> [The records]:
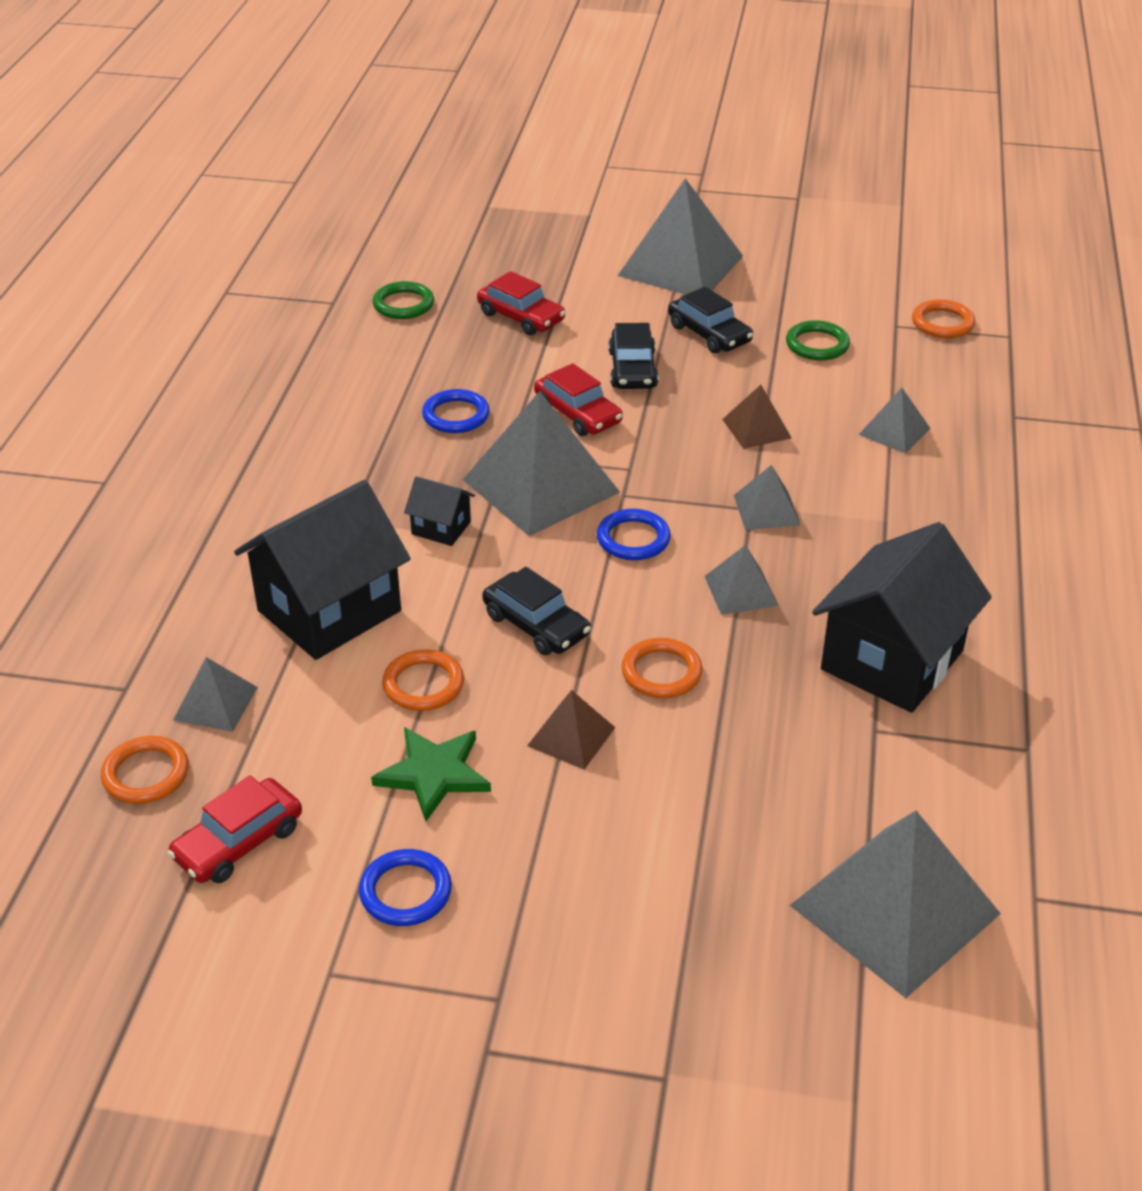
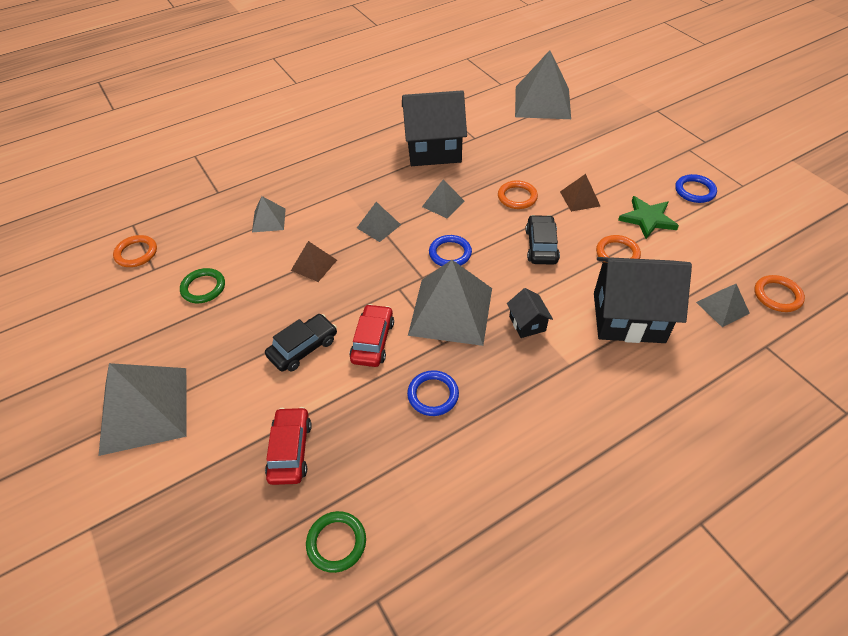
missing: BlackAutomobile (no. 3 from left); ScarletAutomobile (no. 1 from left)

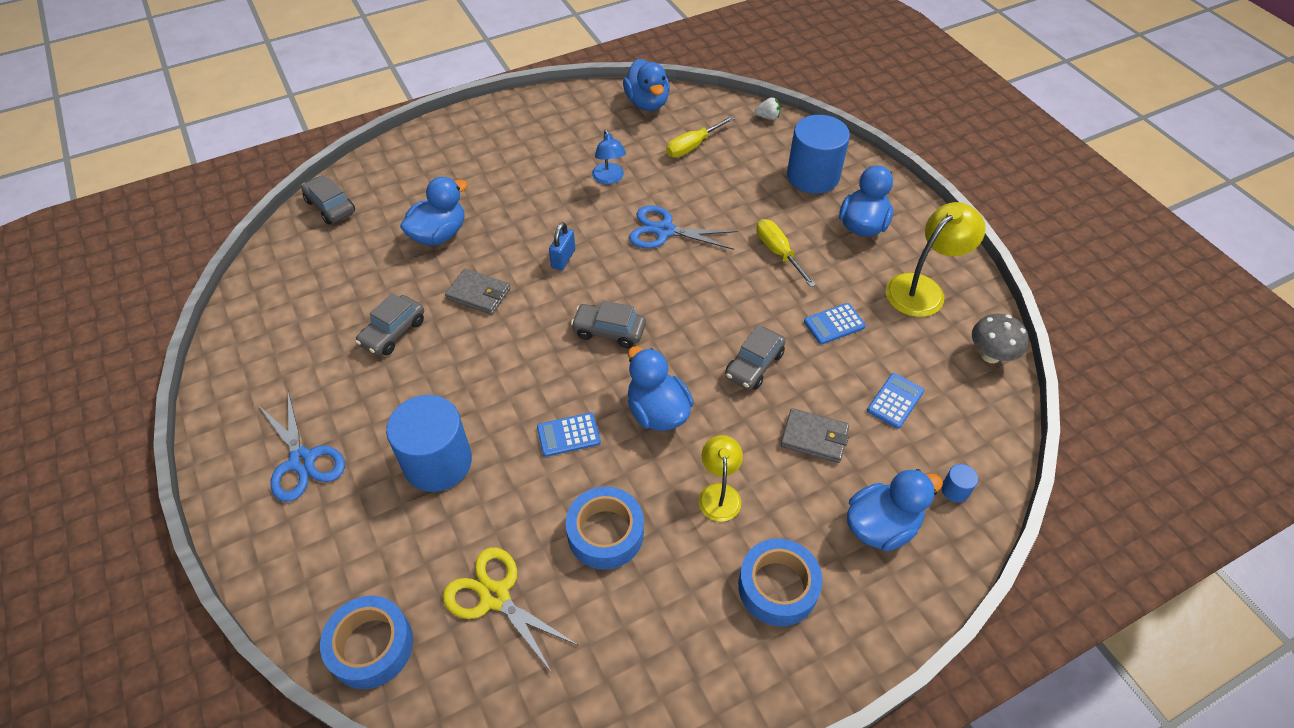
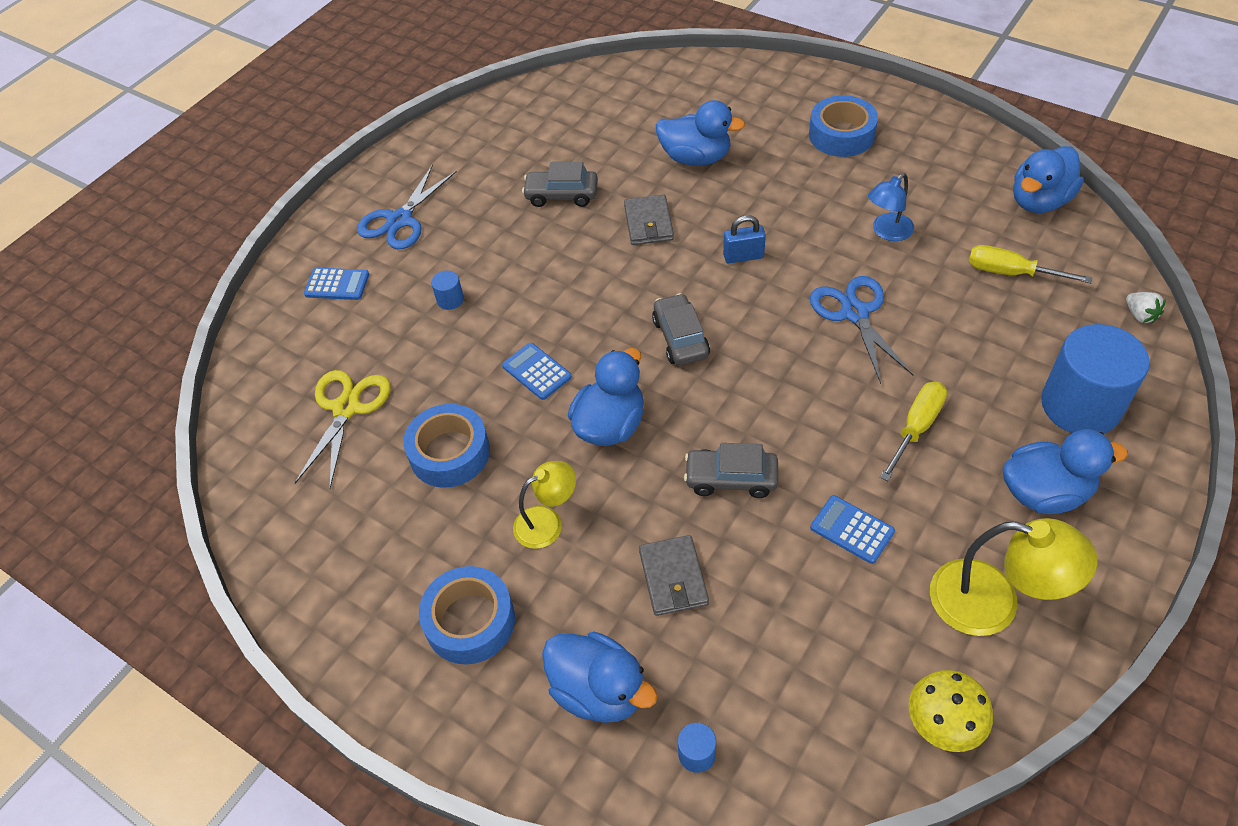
missing: GreyAutomobile (no. 1 from left)
relocated: BluePocketCalculator (no. 3 from left in the first image) to BluePocketCalculator (no. 1 from left); BlueStickyTape (no. 1 from left in the first image) to BlueStickyTape (no. 3 from left)
colour: GreyToadstool to GoldenToadstool
size: BlueSolidCylinder (no. 1 from left) x0.40

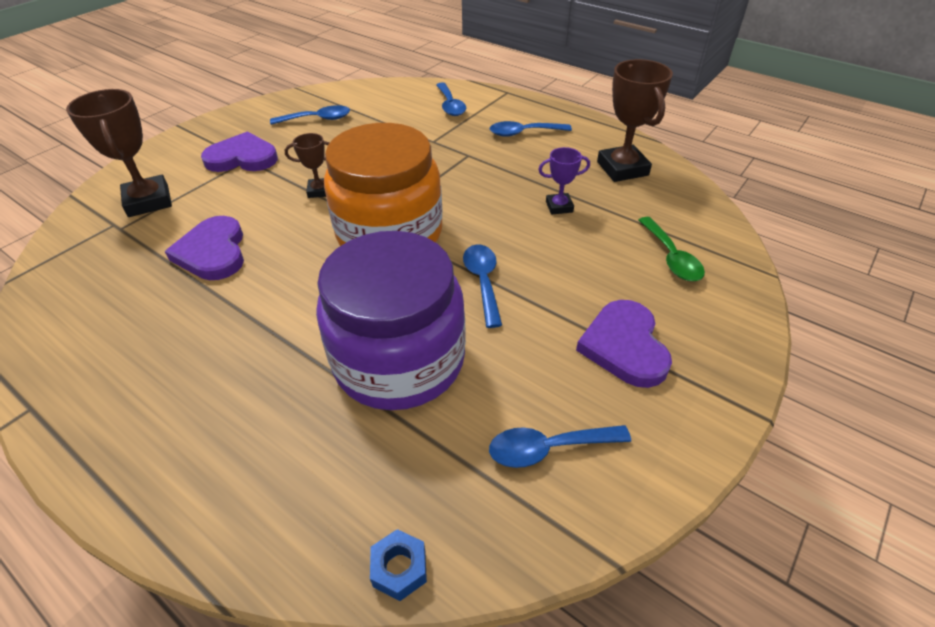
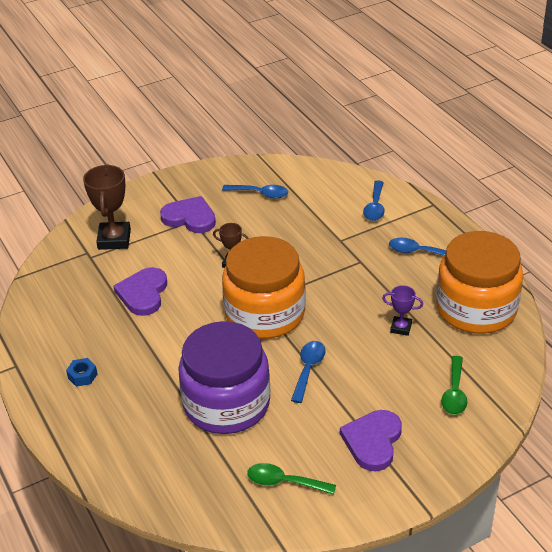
relocated: BlueNut
exchanged: DarkBrownAwardCup (no. 3 from left) to BrightOrangePreserveJar (no. 2 from left)
colour: BlueSpoon (no. 5 from left) to EmeraldSpoon (no. 1 from left)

> [Exercise directions]:
For each record above, write out its text exactly and skip any picture.

> [Completed exercise]:
missing: BlackAutomobile (no. 3 from left); ScarletAutomobile (no. 1 from left)

missing: GreyAutomobile (no. 1 from left)
relocated: BluePocketCalculator (no. 3 from left in the first image) to BluePocketCalculator (no. 1 from left); BlueStickyTape (no. 1 from left in the first image) to BlueStickyTape (no. 3 from left)
colour: GreyToadstool to GoldenToadstool
size: BlueSolidCylinder (no. 1 from left) x0.40

relocated: BlueNut
exchanged: DarkBrownAwardCup (no. 3 from left) to BrightOrangePreserveJar (no. 2 from left)
colour: BlueSpoon (no. 5 from left) to EmeraldSpoon (no. 1 from left)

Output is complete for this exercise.